*Work to be completed*
Please give back word for word the lines of the material below between the line containing "added: black cupcake (533 166 42 43)" and the line containing "moved: white spoon", inclusive.
Start of Block
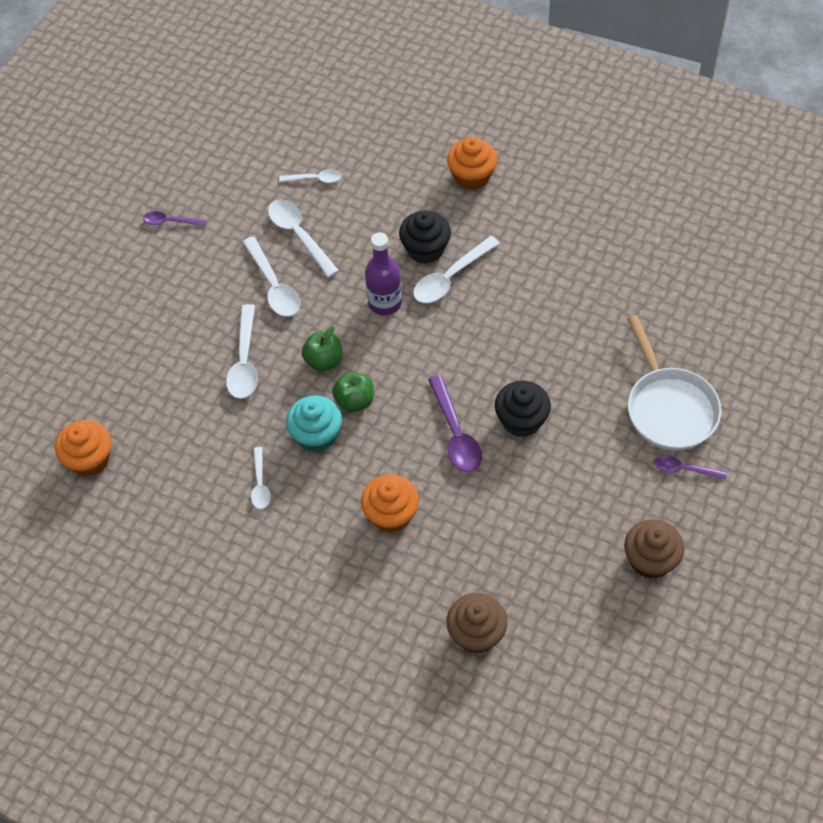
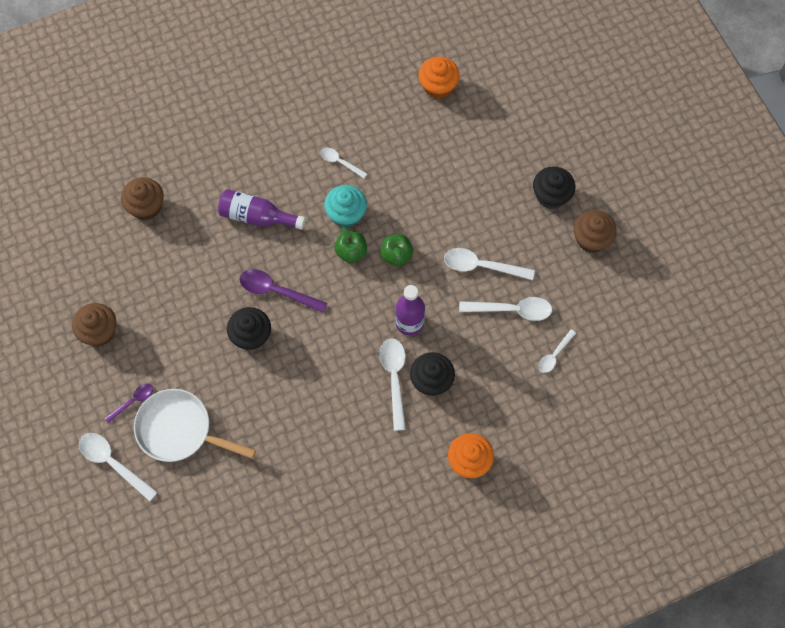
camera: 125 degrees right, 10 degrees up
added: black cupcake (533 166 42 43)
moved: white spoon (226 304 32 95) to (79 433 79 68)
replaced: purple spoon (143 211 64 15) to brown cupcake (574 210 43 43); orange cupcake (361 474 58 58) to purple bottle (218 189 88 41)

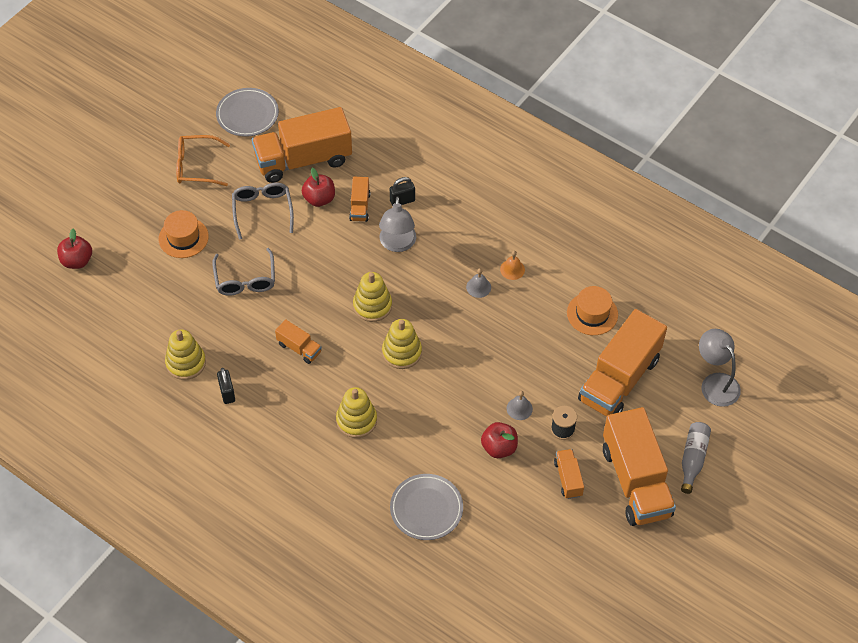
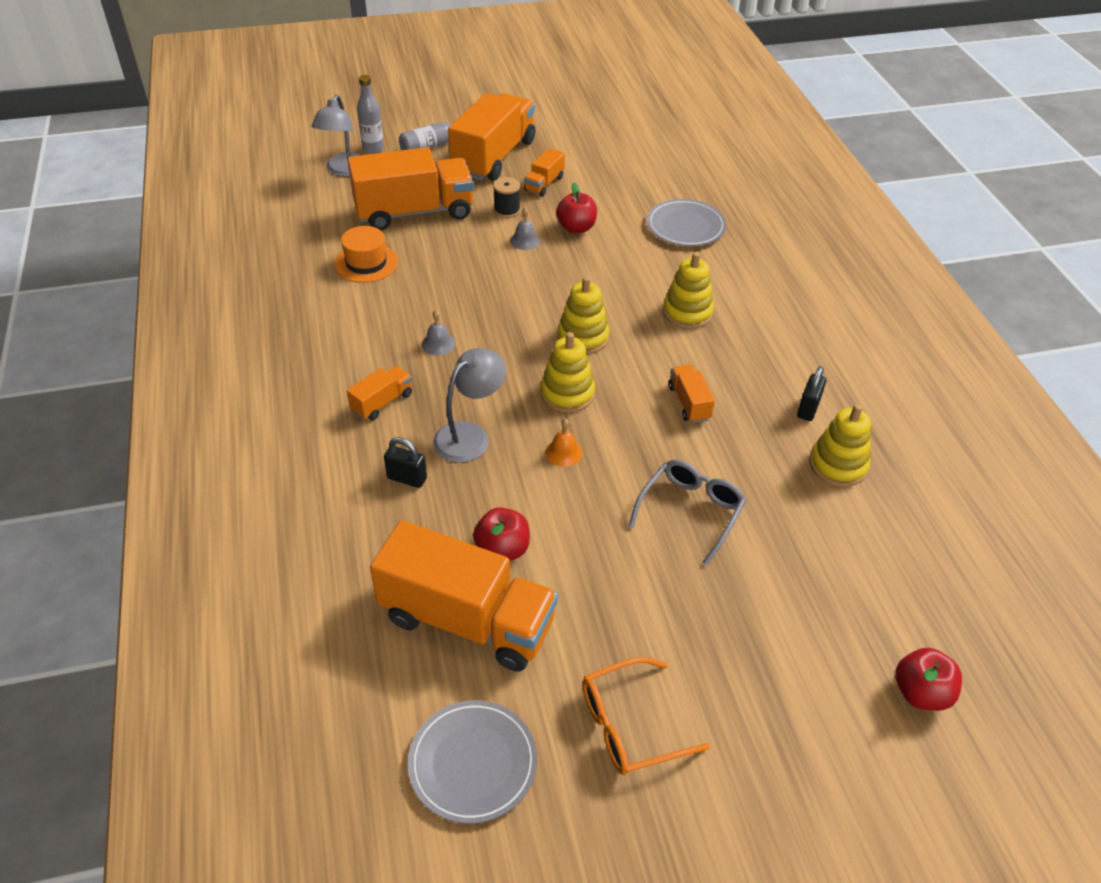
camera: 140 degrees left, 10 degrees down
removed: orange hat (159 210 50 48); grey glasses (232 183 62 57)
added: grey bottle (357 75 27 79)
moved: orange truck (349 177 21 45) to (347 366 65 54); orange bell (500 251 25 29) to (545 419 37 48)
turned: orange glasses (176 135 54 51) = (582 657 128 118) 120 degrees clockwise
End of Block
*Result*
added: black cupcake (533 166 42 43)
moved: white spoon (226 304 32 95) to (79 433 79 68)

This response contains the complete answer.